- **Entries shown**:
********************
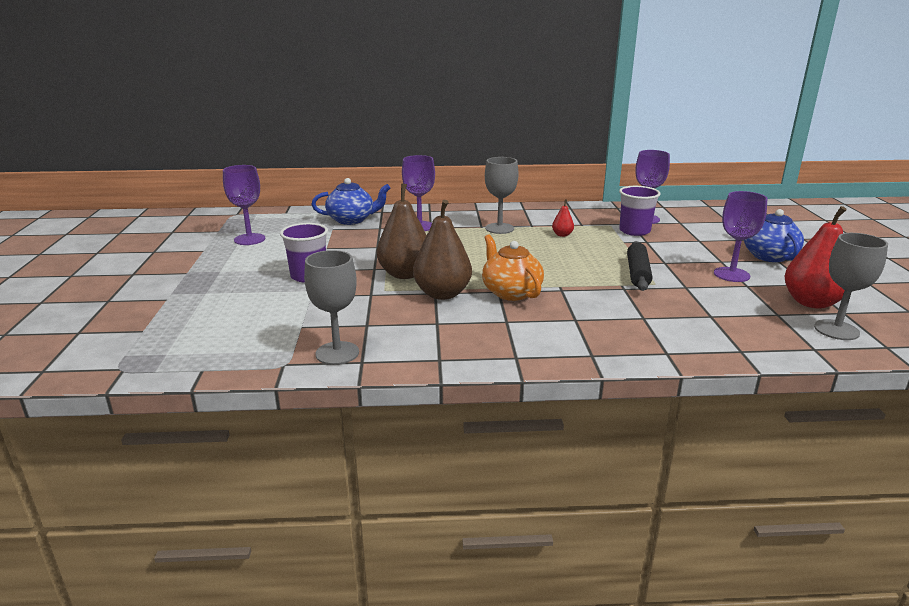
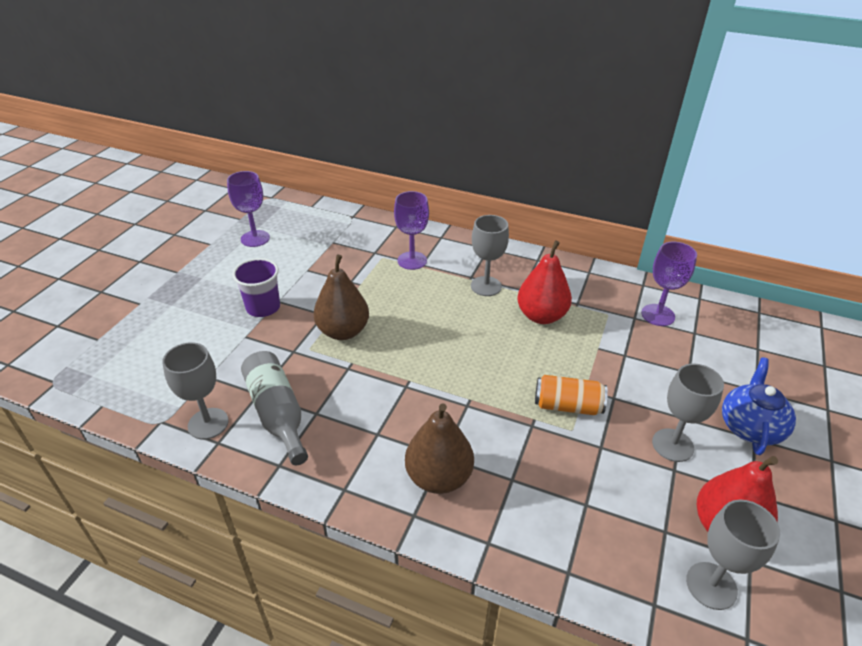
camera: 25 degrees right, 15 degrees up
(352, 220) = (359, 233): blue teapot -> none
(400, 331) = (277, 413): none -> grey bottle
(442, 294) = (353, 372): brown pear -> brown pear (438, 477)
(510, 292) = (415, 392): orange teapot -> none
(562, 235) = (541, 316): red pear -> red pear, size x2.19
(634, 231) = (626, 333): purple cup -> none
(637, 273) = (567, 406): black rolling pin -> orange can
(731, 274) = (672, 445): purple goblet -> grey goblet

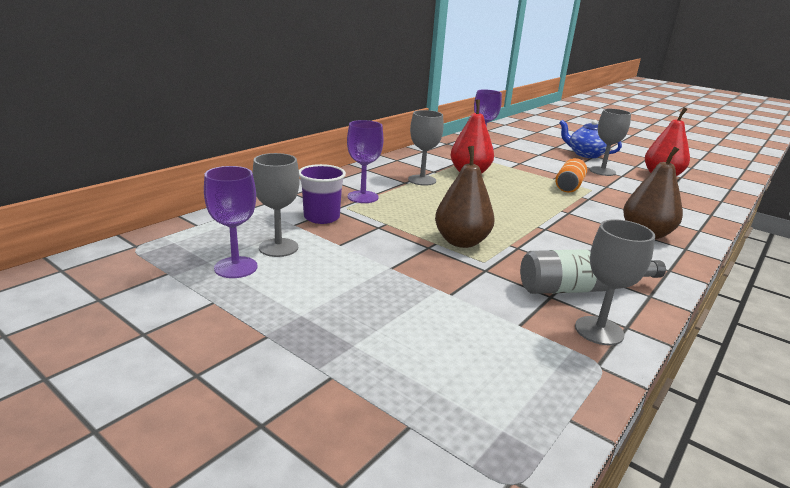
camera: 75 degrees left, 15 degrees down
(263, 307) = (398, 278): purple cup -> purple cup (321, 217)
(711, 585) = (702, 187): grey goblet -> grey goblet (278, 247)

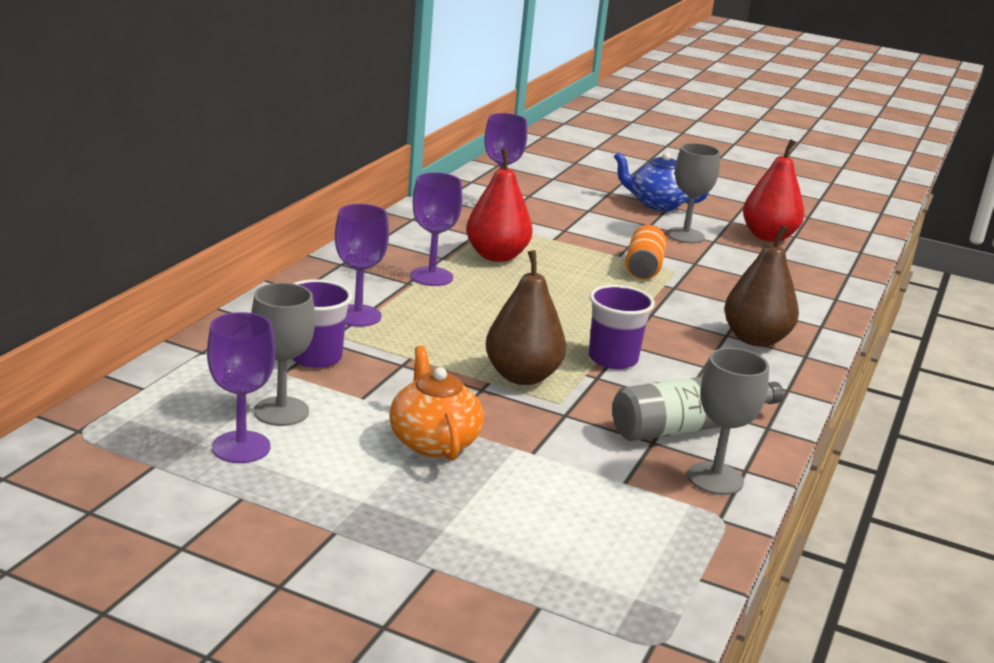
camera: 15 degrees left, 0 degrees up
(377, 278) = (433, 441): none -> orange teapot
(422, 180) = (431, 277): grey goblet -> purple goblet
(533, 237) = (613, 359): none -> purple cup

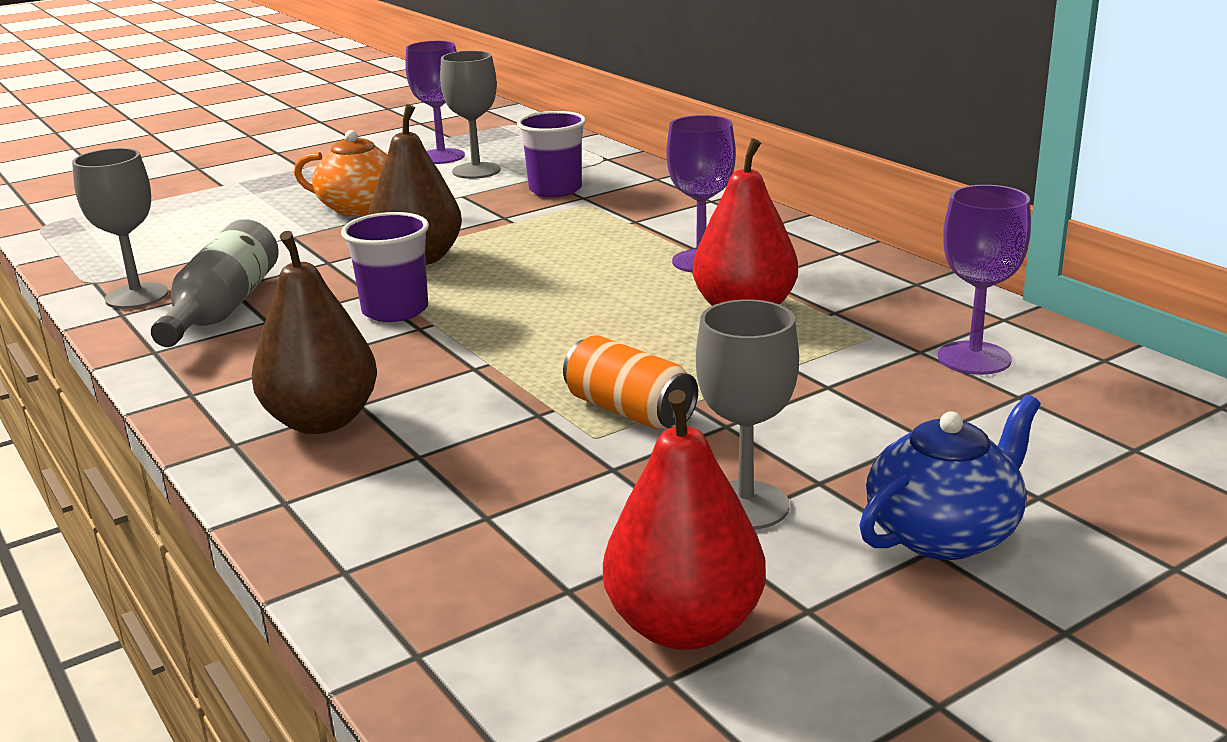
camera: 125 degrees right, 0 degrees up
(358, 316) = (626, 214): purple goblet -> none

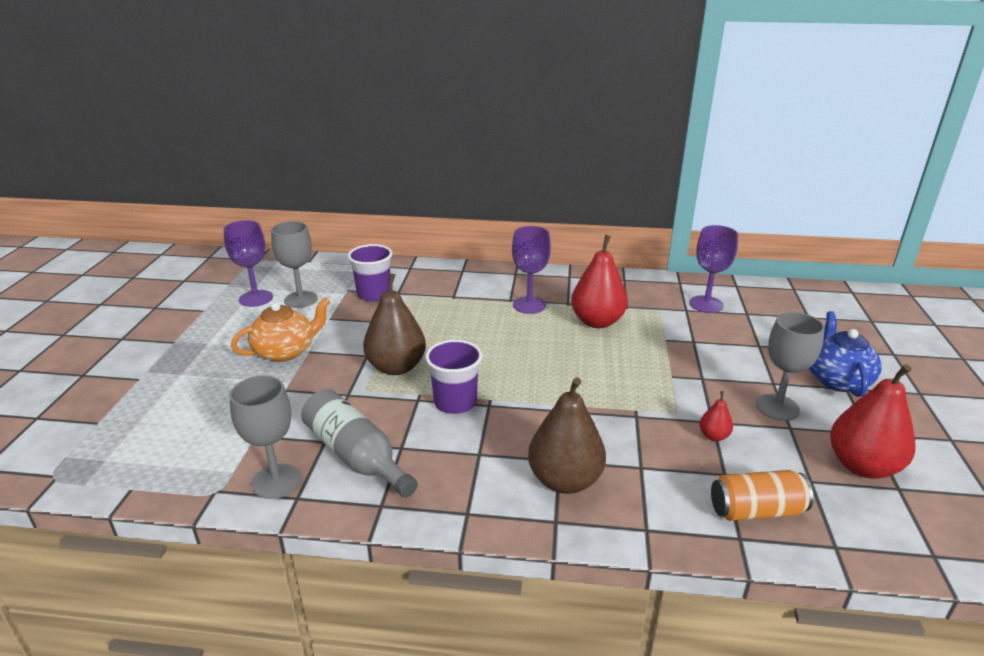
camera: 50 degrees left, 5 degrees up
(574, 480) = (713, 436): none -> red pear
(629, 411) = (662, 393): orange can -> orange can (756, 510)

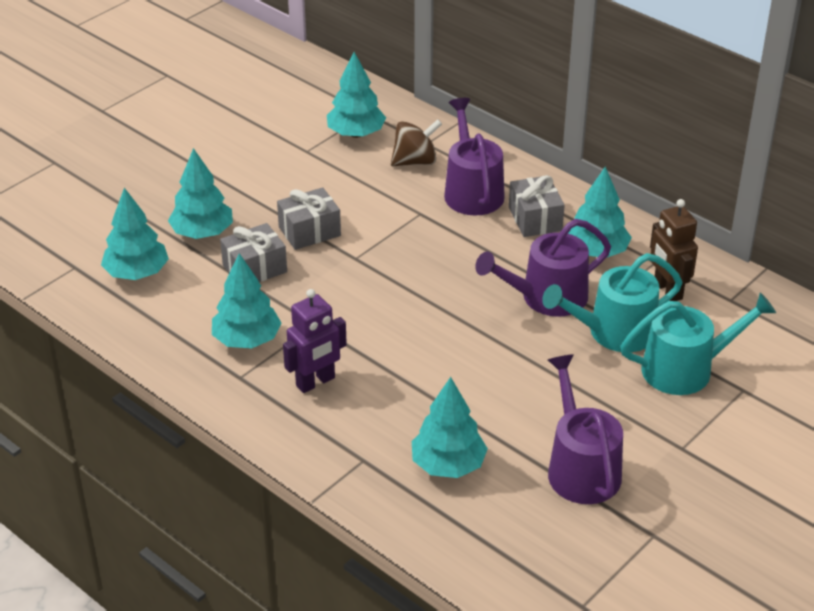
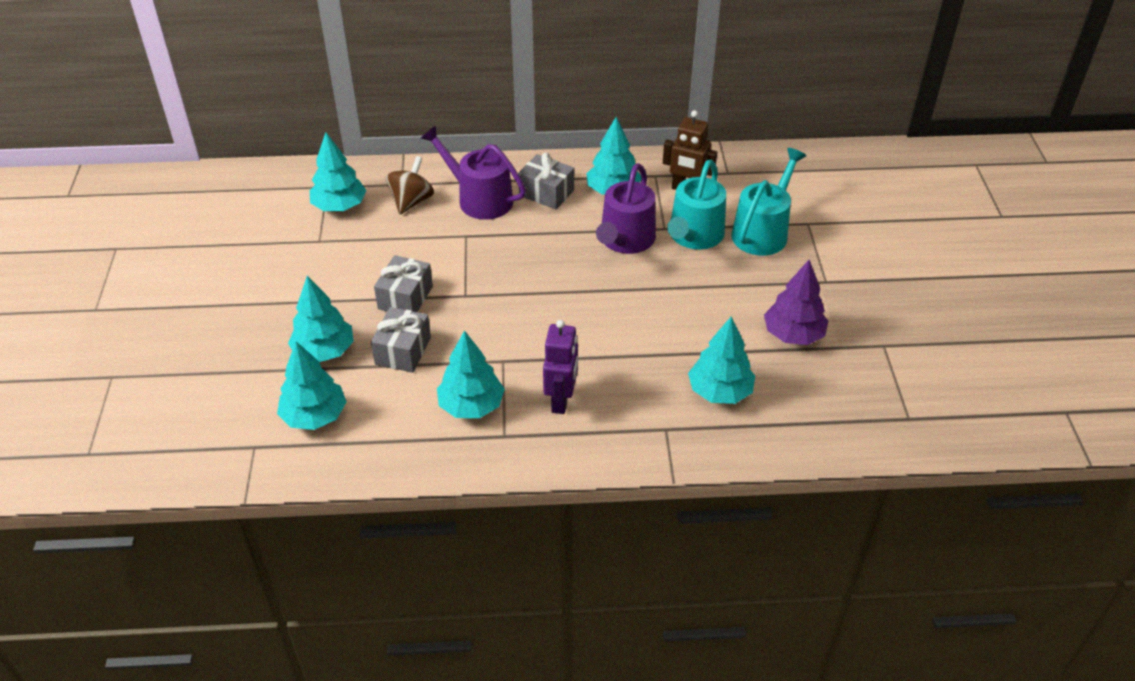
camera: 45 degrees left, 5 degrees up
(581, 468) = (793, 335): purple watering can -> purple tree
********************
Within the data above, pick out all lines holding the word "goblet".

- **Your solution**:
(731, 274) = (672, 445): purple goblet -> grey goblet
(711, 585) = (702, 187): grey goblet -> grey goblet (278, 247)
(422, 180) = (431, 277): grey goblet -> purple goblet
(358, 316) = (626, 214): purple goblet -> none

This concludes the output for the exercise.